* WORK ORDER:
Please write out all the entries exactly, without the pictures.

* EXTRACTED RECORDS:
====

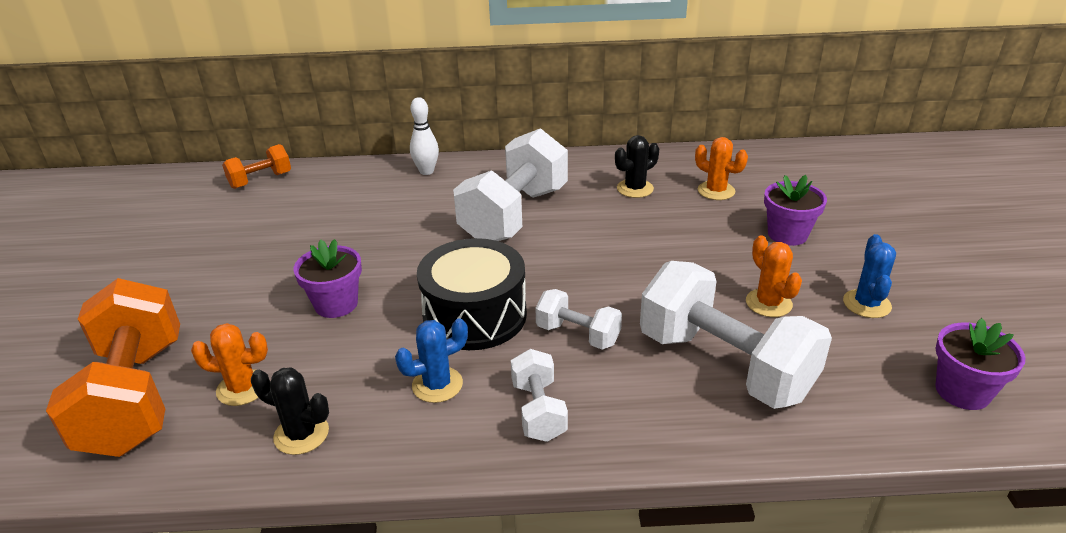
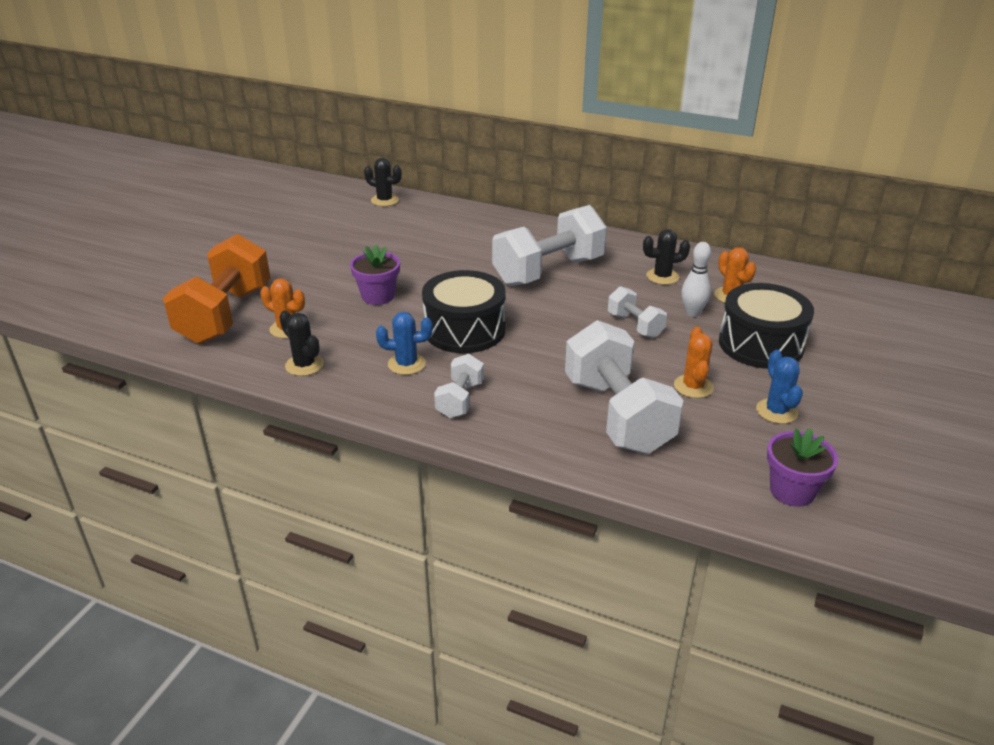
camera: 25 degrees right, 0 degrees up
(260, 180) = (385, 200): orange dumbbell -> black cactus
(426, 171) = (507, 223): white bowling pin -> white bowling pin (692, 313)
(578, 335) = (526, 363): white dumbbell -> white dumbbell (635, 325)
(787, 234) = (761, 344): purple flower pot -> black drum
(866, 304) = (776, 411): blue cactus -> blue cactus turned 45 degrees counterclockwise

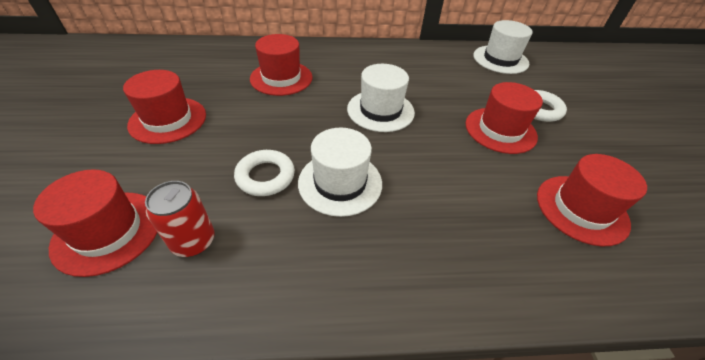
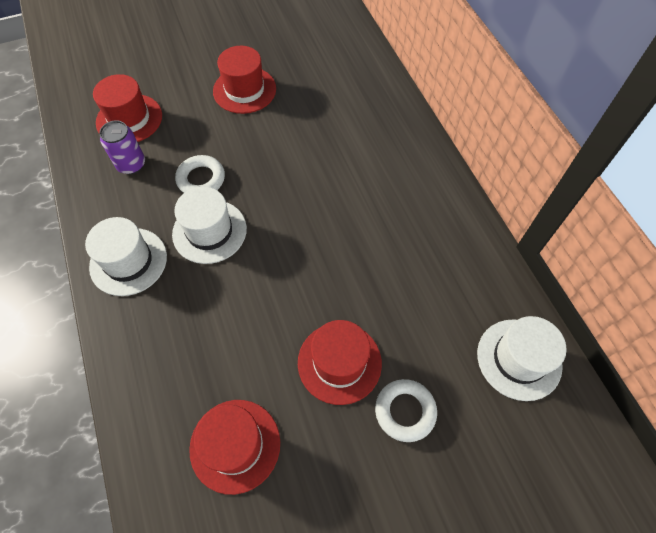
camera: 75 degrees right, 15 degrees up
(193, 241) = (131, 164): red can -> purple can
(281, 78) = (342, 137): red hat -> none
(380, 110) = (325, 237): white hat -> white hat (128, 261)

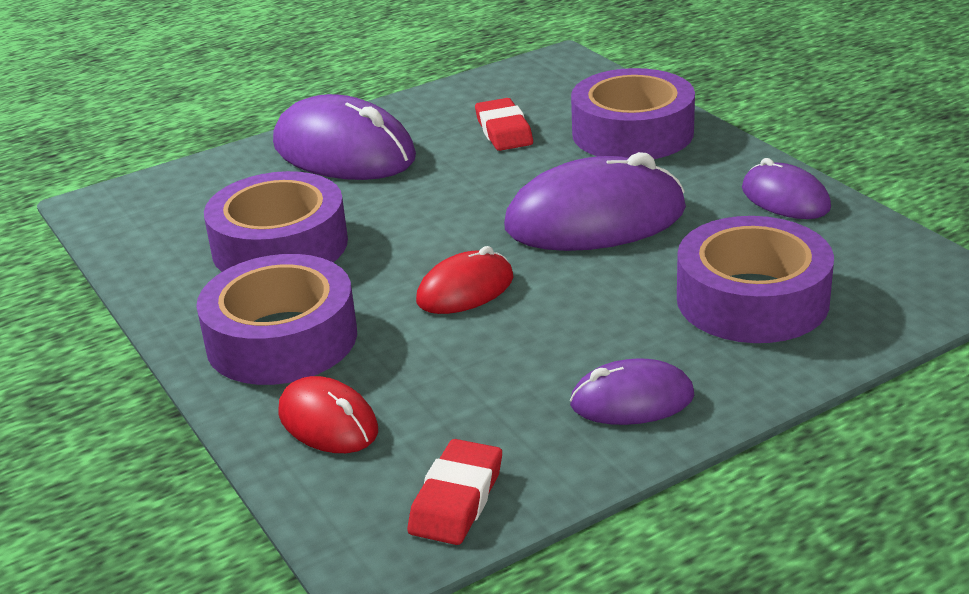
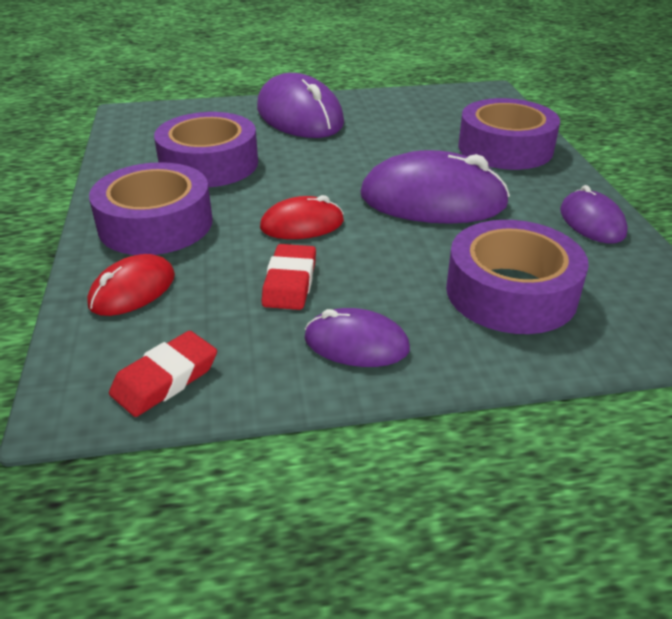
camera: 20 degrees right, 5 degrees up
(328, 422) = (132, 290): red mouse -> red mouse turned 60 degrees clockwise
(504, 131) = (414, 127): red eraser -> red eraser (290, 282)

====

* RESULT FOR THIS TASK:
camera: 25 degrees right, 0 degrees up
(260, 180) = (385, 200): orange dumbbell -> black cactus
(426, 171) = (507, 223): white bowling pin -> white bowling pin (692, 313)
(578, 335) = (526, 363): white dumbbell -> white dumbbell (635, 325)
(787, 234) = (761, 344): purple flower pot -> black drum
(866, 304) = (776, 411): blue cactus -> blue cactus turned 45 degrees counterclockwise

camera: 75 degrees right, 15 degrees up
(193, 241) = (131, 164): red can -> purple can
(281, 78) = (342, 137): red hat -> none
(380, 110) = (325, 237): white hat -> white hat (128, 261)

camera: 20 degrees right, 5 degrees up
(328, 422) = (132, 290): red mouse -> red mouse turned 60 degrees clockwise
(504, 131) = (414, 127): red eraser -> red eraser (290, 282)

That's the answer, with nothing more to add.